### [Problem to work on]
In the records that follow, find the line containing "black ring [655,187,743,262]" and the line containing "black ring [208,242,288,320]", then transcribe both and every line between them exactly, omitting pictures.

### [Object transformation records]

━━━

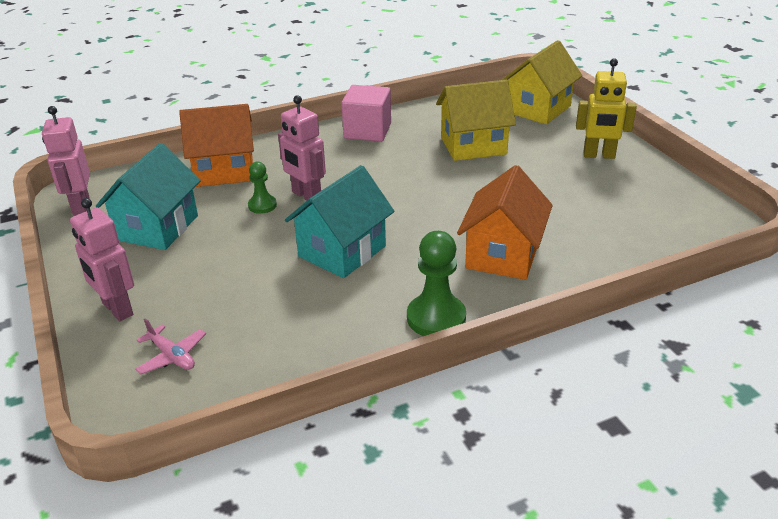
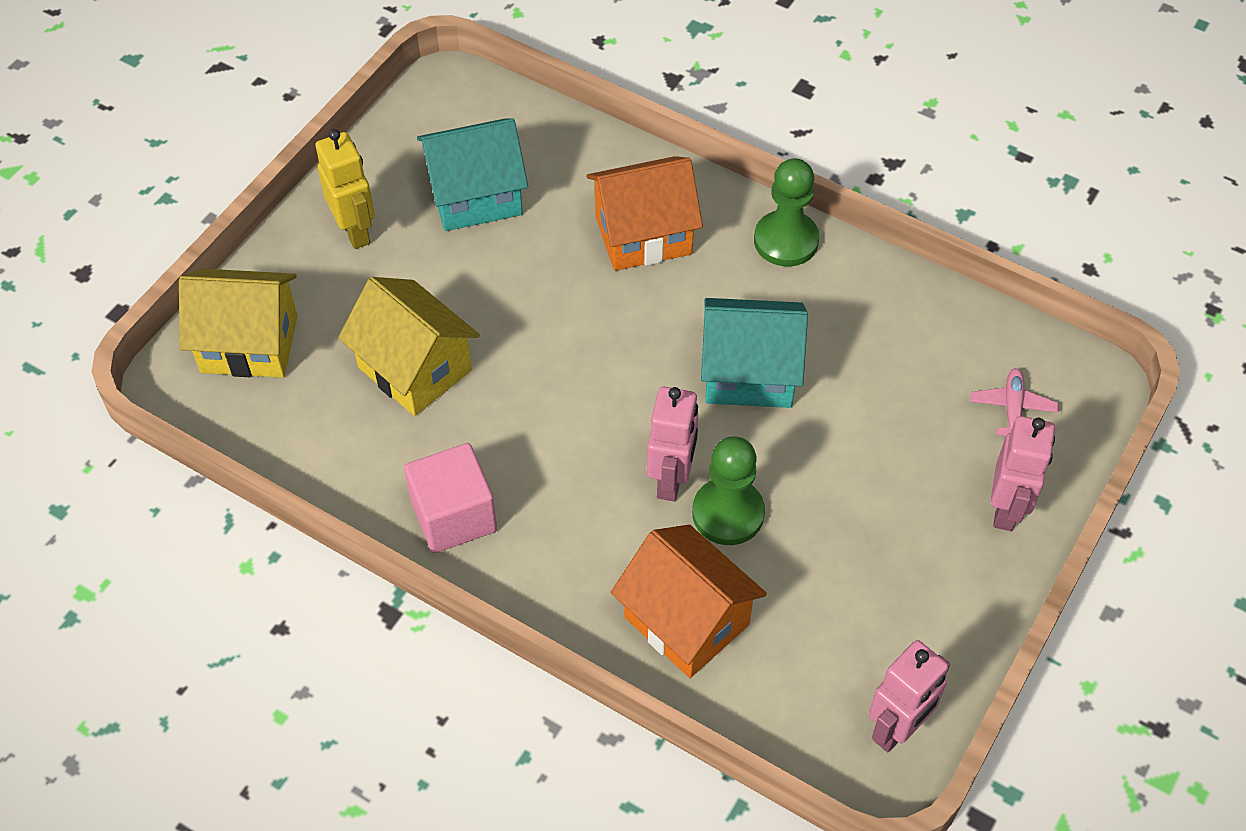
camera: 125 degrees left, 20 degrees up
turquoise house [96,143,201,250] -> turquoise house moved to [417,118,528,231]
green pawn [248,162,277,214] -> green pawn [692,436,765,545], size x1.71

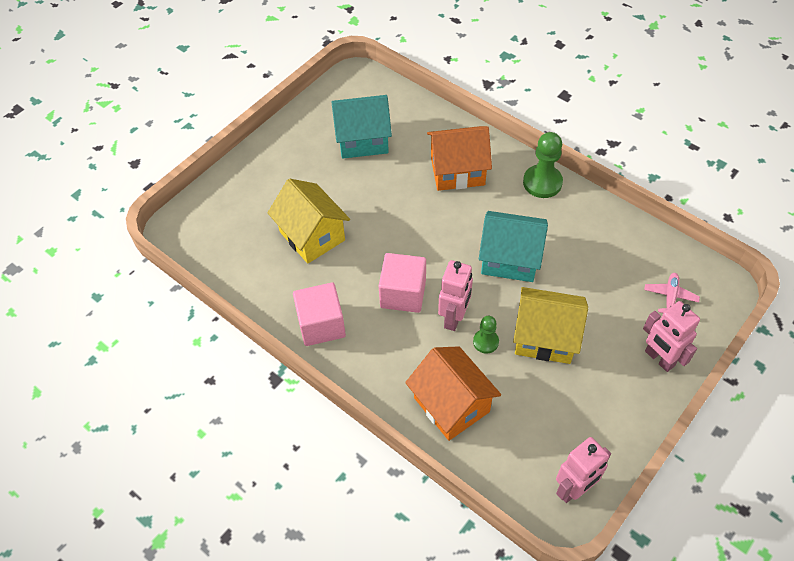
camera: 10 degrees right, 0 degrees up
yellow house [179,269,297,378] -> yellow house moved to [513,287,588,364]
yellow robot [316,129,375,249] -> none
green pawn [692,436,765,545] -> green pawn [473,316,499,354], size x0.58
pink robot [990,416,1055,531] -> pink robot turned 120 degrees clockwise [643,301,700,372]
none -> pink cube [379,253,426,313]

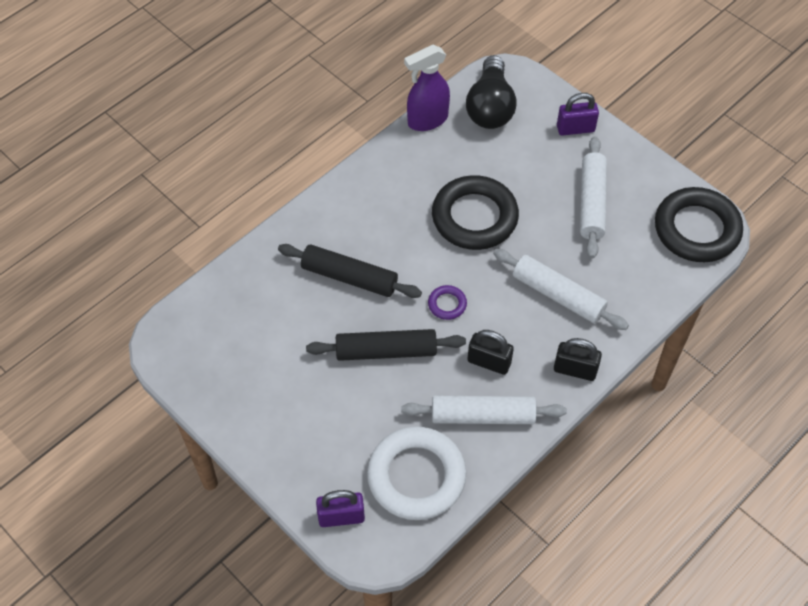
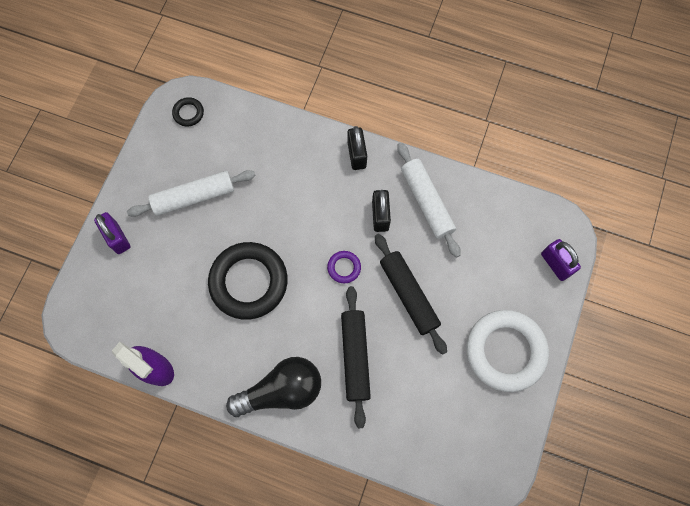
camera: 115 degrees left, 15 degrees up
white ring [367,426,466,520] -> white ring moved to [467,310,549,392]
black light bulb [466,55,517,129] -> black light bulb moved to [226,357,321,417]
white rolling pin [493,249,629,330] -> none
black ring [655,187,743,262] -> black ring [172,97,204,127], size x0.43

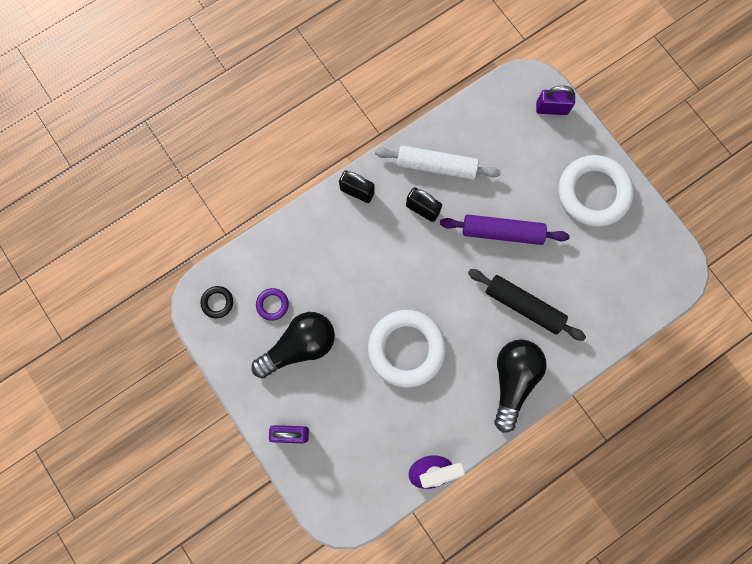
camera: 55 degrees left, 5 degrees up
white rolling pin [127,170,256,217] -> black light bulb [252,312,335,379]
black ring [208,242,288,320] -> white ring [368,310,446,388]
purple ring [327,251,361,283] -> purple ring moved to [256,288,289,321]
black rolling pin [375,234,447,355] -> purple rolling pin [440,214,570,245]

━━━

### [Task solution]
black ring [655,187,743,262] -> black ring [172,97,204,127], size x0.43

camera: 55 degrees left, 5 degrees up
white rolling pin [127,170,256,217] -> black light bulb [252,312,335,379]
black ring [208,242,288,320] -> white ring [368,310,446,388]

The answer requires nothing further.